## WHAT IS REQUIRED
Every entry must be printed again exactly, with nothing left out.

## GIVEN ENTRIES
******

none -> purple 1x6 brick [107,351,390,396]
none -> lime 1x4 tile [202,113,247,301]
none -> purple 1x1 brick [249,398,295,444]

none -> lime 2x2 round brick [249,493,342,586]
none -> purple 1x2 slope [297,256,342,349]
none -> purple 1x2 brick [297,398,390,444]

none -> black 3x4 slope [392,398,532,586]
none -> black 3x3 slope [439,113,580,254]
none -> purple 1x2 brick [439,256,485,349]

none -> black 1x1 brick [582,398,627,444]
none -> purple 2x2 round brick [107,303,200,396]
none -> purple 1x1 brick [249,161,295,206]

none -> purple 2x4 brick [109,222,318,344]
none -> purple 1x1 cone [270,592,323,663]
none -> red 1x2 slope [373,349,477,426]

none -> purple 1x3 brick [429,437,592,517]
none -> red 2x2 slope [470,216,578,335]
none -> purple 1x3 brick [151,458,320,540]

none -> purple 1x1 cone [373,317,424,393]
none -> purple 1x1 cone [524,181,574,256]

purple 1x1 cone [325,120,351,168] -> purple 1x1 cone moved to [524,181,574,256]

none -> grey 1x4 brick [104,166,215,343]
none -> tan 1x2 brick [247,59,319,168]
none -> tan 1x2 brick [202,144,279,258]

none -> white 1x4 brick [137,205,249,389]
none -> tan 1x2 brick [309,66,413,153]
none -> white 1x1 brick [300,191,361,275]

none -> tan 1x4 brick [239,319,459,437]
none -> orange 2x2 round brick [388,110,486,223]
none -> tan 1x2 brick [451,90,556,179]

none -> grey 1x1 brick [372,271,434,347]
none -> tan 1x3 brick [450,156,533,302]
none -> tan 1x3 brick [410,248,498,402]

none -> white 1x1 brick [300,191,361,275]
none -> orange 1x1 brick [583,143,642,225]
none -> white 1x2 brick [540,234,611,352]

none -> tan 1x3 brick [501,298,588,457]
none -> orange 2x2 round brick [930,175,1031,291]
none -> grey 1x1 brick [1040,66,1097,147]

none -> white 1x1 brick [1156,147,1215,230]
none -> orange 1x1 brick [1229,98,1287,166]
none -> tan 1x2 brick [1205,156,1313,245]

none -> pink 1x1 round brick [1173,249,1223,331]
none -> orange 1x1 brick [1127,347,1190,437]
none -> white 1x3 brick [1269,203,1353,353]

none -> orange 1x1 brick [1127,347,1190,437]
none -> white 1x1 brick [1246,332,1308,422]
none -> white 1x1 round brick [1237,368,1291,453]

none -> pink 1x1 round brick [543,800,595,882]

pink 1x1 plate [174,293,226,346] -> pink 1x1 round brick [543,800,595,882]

******

## ANSWER SECTION
none -> purple 1x6 brick [107,351,390,396]
none -> lime 1x4 tile [202,113,247,301]
none -> purple 1x1 brick [249,398,295,444]

none -> lime 2x2 round brick [249,493,342,586]
none -> purple 1x2 slope [297,256,342,349]
none -> purple 1x2 brick [297,398,390,444]

none -> black 3x4 slope [392,398,532,586]
none -> black 3x3 slope [439,113,580,254]
none -> purple 1x2 brick [439,256,485,349]

none -> black 1x1 brick [582,398,627,444]
none -> purple 2x2 round brick [107,303,200,396]
none -> purple 1x1 brick [249,161,295,206]

none -> purple 2x4 brick [109,222,318,344]
none -> purple 1x1 cone [270,592,323,663]
none -> red 1x2 slope [373,349,477,426]

none -> purple 1x3 brick [429,437,592,517]
none -> red 2x2 slope [470,216,578,335]
none -> purple 1x3 brick [151,458,320,540]

none -> purple 1x1 cone [373,317,424,393]
none -> purple 1x1 cone [524,181,574,256]

purple 1x1 cone [325,120,351,168] -> purple 1x1 cone moved to [524,181,574,256]

none -> grey 1x4 brick [104,166,215,343]
none -> tan 1x2 brick [247,59,319,168]
none -> tan 1x2 brick [202,144,279,258]

none -> white 1x4 brick [137,205,249,389]
none -> tan 1x2 brick [309,66,413,153]
none -> white 1x1 brick [300,191,361,275]

none -> tan 1x4 brick [239,319,459,437]
none -> orange 2x2 round brick [388,110,486,223]
none -> tan 1x2 brick [451,90,556,179]

none -> grey 1x1 brick [372,271,434,347]
none -> tan 1x3 brick [450,156,533,302]
none -> tan 1x3 brick [410,248,498,402]

none -> white 1x1 brick [300,191,361,275]
none -> orange 1x1 brick [583,143,642,225]
none -> white 1x2 brick [540,234,611,352]

none -> tan 1x3 brick [501,298,588,457]
none -> orange 2x2 round brick [930,175,1031,291]
none -> grey 1x1 brick [1040,66,1097,147]

none -> white 1x1 brick [1156,147,1215,230]
none -> orange 1x1 brick [1229,98,1287,166]
none -> tan 1x2 brick [1205,156,1313,245]

none -> pink 1x1 round brick [1173,249,1223,331]
none -> orange 1x1 brick [1127,347,1190,437]
none -> white 1x3 brick [1269,203,1353,353]

none -> orange 1x1 brick [1127,347,1190,437]
none -> white 1x1 brick [1246,332,1308,422]
none -> white 1x1 round brick [1237,368,1291,453]

none -> pink 1x1 round brick [543,800,595,882]

pink 1x1 plate [174,293,226,346] -> pink 1x1 round brick [543,800,595,882]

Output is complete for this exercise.